═══ Material for this task

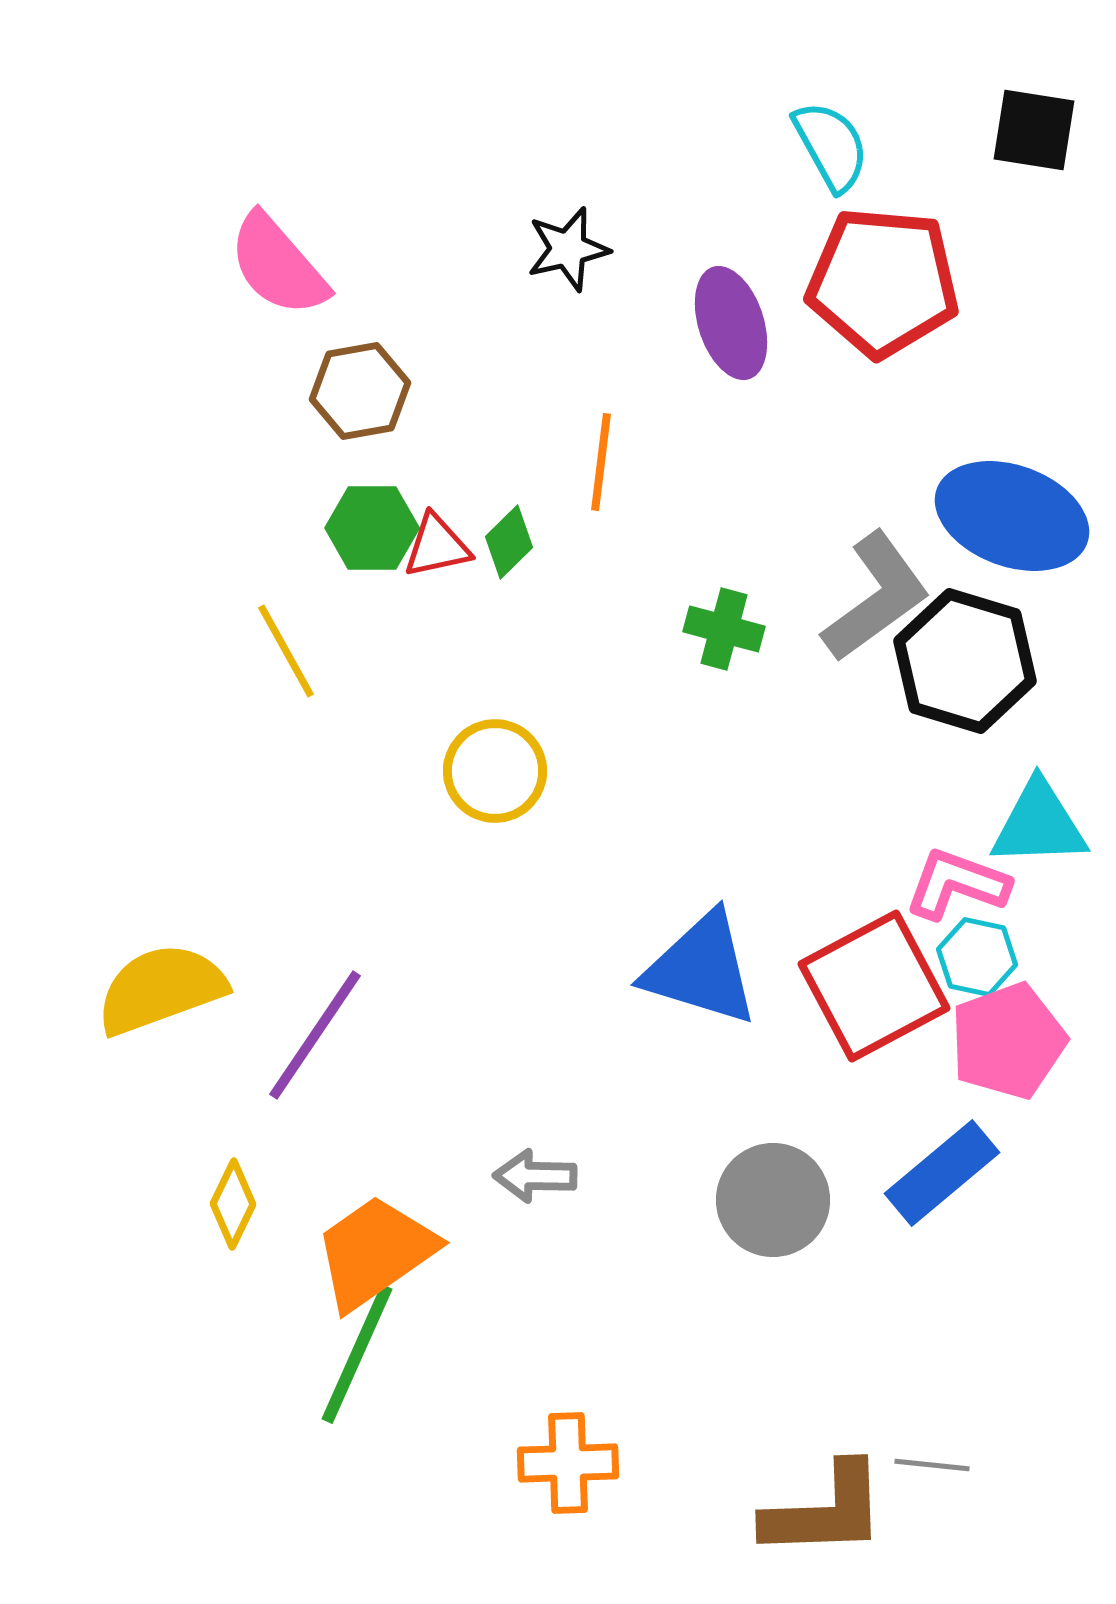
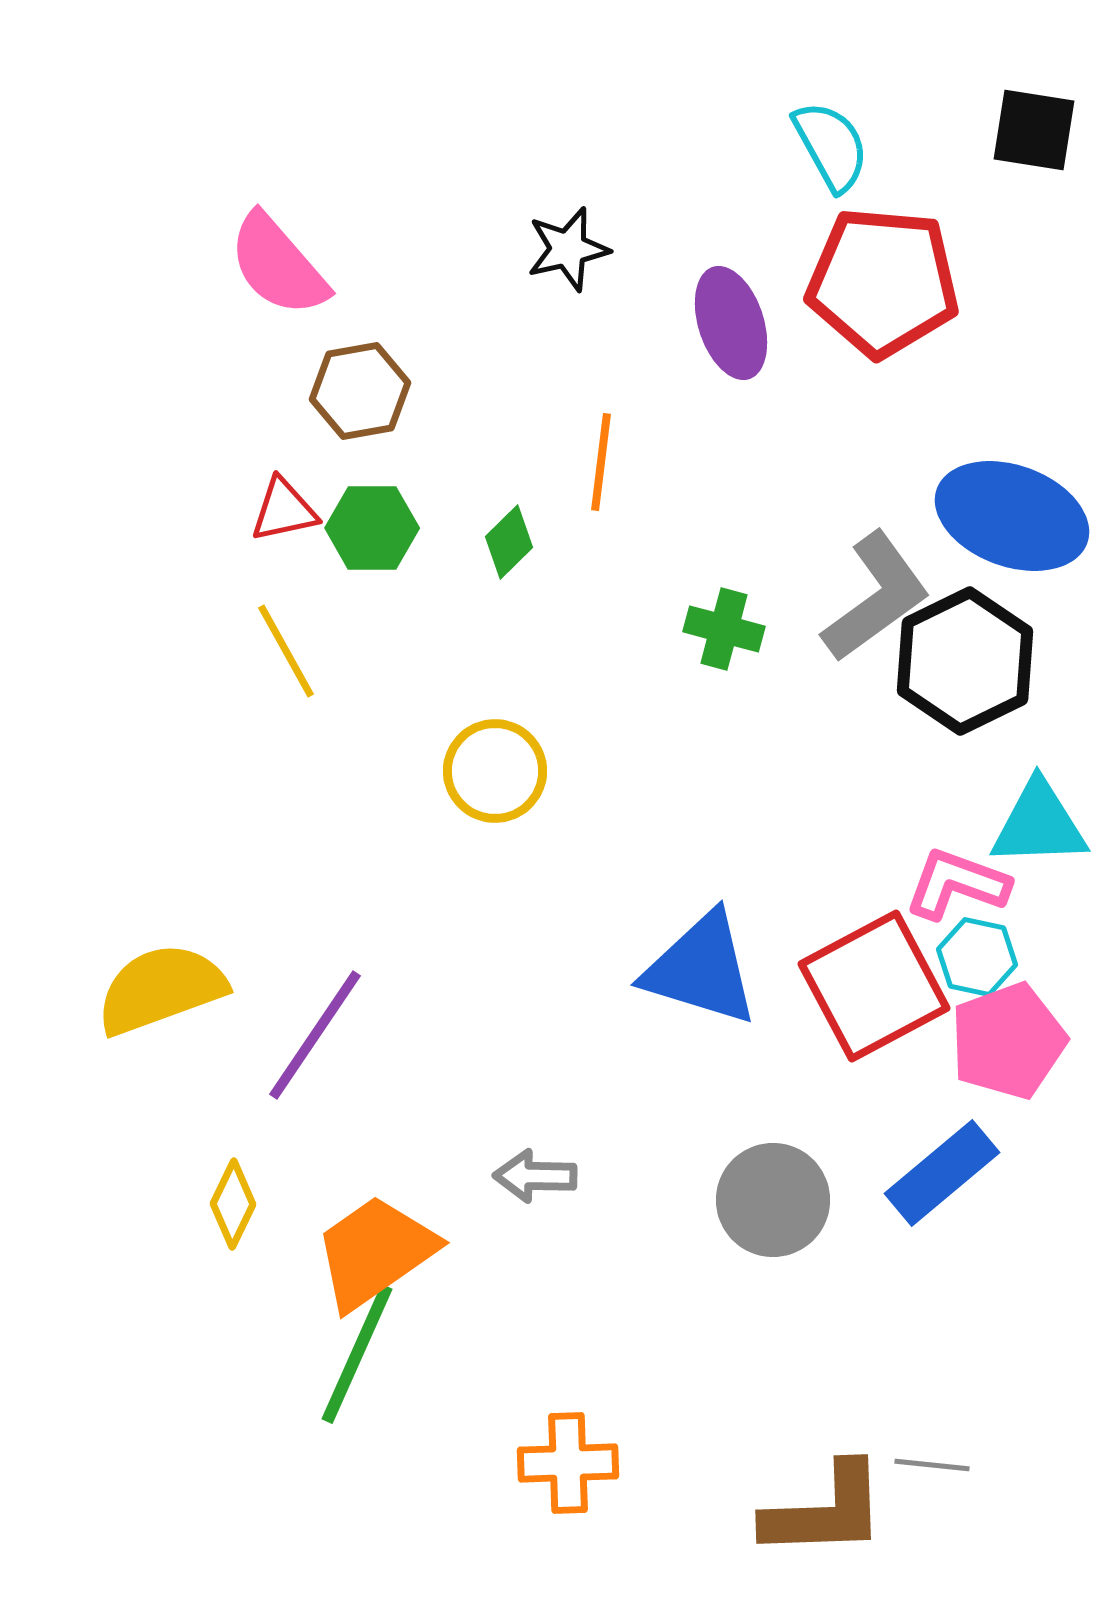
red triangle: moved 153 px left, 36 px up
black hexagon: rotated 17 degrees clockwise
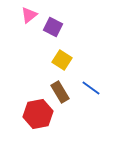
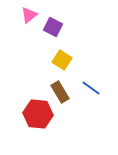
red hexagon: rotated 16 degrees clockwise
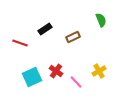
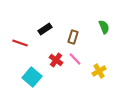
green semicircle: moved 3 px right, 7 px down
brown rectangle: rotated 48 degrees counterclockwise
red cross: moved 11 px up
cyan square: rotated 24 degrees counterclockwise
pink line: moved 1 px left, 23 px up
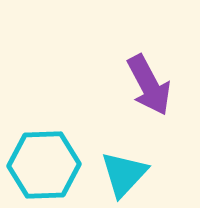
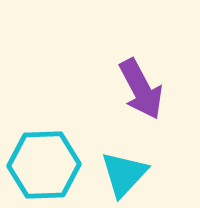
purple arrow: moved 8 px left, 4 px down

══════

- _Instructions to follow_:
Recopy the full listing exactly, passing over any picture.

- _Your solution_:
red triangle: moved 153 px left, 36 px up
black hexagon: rotated 17 degrees clockwise
red hexagon: rotated 16 degrees clockwise
green semicircle: moved 3 px right, 7 px down
brown rectangle: rotated 48 degrees counterclockwise
red cross: moved 11 px up
cyan square: rotated 24 degrees counterclockwise
pink line: moved 1 px left, 23 px up
purple arrow: moved 8 px left, 4 px down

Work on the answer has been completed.